Please print each record below exactly as it is written.

+++++

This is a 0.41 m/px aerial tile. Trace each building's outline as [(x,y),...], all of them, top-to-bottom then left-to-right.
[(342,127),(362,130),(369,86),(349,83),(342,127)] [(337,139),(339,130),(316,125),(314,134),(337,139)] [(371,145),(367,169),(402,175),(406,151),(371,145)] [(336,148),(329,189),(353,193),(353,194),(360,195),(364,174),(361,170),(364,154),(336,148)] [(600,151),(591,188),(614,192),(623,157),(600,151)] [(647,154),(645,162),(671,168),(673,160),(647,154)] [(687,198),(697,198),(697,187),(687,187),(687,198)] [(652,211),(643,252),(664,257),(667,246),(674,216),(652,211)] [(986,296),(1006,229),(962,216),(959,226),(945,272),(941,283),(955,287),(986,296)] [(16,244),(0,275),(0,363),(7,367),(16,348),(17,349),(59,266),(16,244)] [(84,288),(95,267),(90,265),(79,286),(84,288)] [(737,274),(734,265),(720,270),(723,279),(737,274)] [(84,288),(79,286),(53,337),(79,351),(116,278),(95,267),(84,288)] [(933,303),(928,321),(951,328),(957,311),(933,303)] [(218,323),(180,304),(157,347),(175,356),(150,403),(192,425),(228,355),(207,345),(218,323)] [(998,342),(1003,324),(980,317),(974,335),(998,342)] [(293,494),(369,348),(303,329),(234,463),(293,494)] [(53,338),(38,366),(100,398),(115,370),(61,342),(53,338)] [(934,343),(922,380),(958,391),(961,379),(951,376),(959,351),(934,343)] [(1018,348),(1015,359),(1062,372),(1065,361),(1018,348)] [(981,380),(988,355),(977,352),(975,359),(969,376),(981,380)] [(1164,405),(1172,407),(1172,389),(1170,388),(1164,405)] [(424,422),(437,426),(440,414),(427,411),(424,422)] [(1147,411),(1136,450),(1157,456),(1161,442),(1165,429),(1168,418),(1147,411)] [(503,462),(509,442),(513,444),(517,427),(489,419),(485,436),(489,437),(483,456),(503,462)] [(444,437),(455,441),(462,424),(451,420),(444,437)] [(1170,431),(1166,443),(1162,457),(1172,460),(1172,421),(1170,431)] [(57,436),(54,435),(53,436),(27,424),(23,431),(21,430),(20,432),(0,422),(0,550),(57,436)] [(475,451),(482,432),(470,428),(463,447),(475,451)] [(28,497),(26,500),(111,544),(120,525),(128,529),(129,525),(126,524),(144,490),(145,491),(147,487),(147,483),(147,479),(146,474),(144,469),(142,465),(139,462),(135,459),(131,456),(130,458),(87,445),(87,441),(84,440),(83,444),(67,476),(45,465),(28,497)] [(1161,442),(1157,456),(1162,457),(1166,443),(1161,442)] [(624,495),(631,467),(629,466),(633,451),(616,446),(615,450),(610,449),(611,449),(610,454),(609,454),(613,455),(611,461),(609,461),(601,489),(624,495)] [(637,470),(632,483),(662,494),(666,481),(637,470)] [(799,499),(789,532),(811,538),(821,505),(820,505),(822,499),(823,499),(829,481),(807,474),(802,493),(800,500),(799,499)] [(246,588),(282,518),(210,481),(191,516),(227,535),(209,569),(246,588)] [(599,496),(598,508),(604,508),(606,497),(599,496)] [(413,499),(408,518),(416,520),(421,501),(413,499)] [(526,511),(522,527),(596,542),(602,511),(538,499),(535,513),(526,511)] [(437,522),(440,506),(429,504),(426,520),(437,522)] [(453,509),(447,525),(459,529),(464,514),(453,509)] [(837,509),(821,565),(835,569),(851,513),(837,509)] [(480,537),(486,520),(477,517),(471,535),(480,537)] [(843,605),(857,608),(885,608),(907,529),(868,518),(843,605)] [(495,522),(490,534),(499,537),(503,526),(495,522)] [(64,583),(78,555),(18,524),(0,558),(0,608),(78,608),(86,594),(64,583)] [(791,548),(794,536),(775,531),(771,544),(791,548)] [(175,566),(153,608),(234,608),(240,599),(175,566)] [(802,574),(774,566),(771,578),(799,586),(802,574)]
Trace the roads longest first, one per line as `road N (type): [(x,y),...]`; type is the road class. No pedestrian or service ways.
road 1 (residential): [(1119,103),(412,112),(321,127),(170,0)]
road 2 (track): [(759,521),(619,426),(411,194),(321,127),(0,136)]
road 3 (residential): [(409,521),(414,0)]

+++++

### Written response
This is a 0.41 m/px aerial tile. Trace each building's outline as [(x,y),...], all of them, top-to-bottom then left-to-right.
[(342,127),(362,130),(369,86),(349,83),(342,127)] [(337,139),(339,130),(316,125),(314,134),(337,139)] [(371,145),(367,169),(402,175),(406,151),(371,145)] [(336,148),(329,189),(353,193),(353,194),(360,195),(364,174),(361,170),(364,154),(336,148)] [(600,151),(591,188),(614,192),(623,157),(600,151)] [(647,154),(645,162),(671,168),(673,160),(647,154)] [(687,198),(697,198),(697,187),(687,187),(687,198)] [(652,211),(643,252),(664,257),(667,246),(674,216),(652,211)] [(986,296),(1006,229),(962,216),(959,226),(945,272),(941,283),(955,287),(986,296)] [(16,244),(0,275),(0,363),(7,367),(16,348),(17,349),(59,266),(16,244)] [(84,288),(95,267),(90,265),(79,286),(84,288)] [(737,274),(734,265),(720,270),(723,279),(737,274)] [(84,288),(79,286),(53,337),(79,351),(116,278),(95,267),(84,288)] [(933,303),(928,321),(951,328),(957,311),(933,303)] [(218,323),(180,304),(157,347),(175,356),(150,403),(192,425),(228,355),(207,345),(218,323)] [(998,342),(1003,324),(980,317),(974,335),(998,342)] [(293,494),(369,348),(303,329),(234,463),(293,494)] [(53,338),(38,366),(100,398),(115,370),(61,342),(53,338)] [(934,343),(922,380),(958,391),(961,379),(951,376),(959,351),(934,343)] [(1018,348),(1015,359),(1062,372),(1065,361),(1018,348)] [(981,380),(988,355),(977,352),(975,359),(969,376),(981,380)] [(1164,405),(1172,407),(1172,389),(1170,388),(1164,405)] [(424,422),(437,426),(440,414),(427,411),(424,422)] [(1147,411),(1136,450),(1157,456),(1161,442),(1165,429),(1168,418),(1147,411)] [(503,462),(509,442),(513,444),(517,427),(489,419),(485,436),(489,437),(483,456),(503,462)] [(444,437),(455,441),(462,424),(451,420),(444,437)] [(1170,431),(1166,443),(1162,457),(1172,460),(1172,421),(1170,431)] [(57,436),(54,435),(53,436),(27,424),(23,431),(21,430),(20,432),(0,422),(0,550),(57,436)] [(475,451),(482,432),(470,428),(463,447),(475,451)] [(28,497),(26,500),(111,544),(120,525),(128,529),(129,525),(126,524),(144,490),(145,491),(147,487),(147,483),(147,479),(146,474),(144,469),(142,465),(139,462),(135,459),(131,456),(130,458),(87,445),(87,441),(84,440),(83,444),(67,476),(45,465),(28,497)] [(1161,442),(1157,456),(1162,457),(1166,443),(1161,442)] [(624,495),(631,467),(629,466),(633,451),(616,446),(615,450),(610,449),(611,449),(610,454),(609,454),(613,455),(611,461),(609,461),(601,489),(624,495)] [(637,470),(632,483),(662,494),(666,481),(637,470)] [(799,499),(789,532),(811,538),(821,505),(820,505),(822,499),(823,499),(829,481),(807,474),(802,493),(800,500),(799,499)] [(246,588),(282,518),(210,481),(191,516),(227,535),(209,569),(246,588)] [(599,496),(598,508),(604,508),(606,497),(599,496)] [(413,499),(408,518),(416,520),(421,501),(413,499)] [(526,511),(522,527),(596,542),(602,511),(538,499),(535,513),(526,511)] [(437,522),(440,506),(429,504),(426,520),(437,522)] [(453,509),(447,525),(459,529),(464,514),(453,509)] [(837,509),(821,565),(835,569),(851,513),(837,509)] [(480,537),(486,520),(477,517),(471,535),(480,537)] [(843,605),(857,608),(885,608),(907,529),(868,518),(843,605)] [(495,522),(490,534),(499,537),(503,526),(495,522)] [(64,583),(78,555),(18,524),(0,558),(0,608),(78,608),(86,594),(64,583)] [(791,548),(794,536),(775,531),(771,544),(791,548)] [(175,566),(153,608),(234,608),(240,599),(175,566)] [(802,574),(774,566),(771,578),(799,586),(802,574)]
Trace the roads longest first, one per line as `road N (type): [(x,y),...]`; type is the road class. No pedestrian or service ways.
road 1 (residential): [(1119,103),(412,112),(321,127),(170,0)]
road 2 (track): [(759,521),(619,426),(411,194),(321,127),(0,136)]
road 3 (residential): [(409,521),(414,0)]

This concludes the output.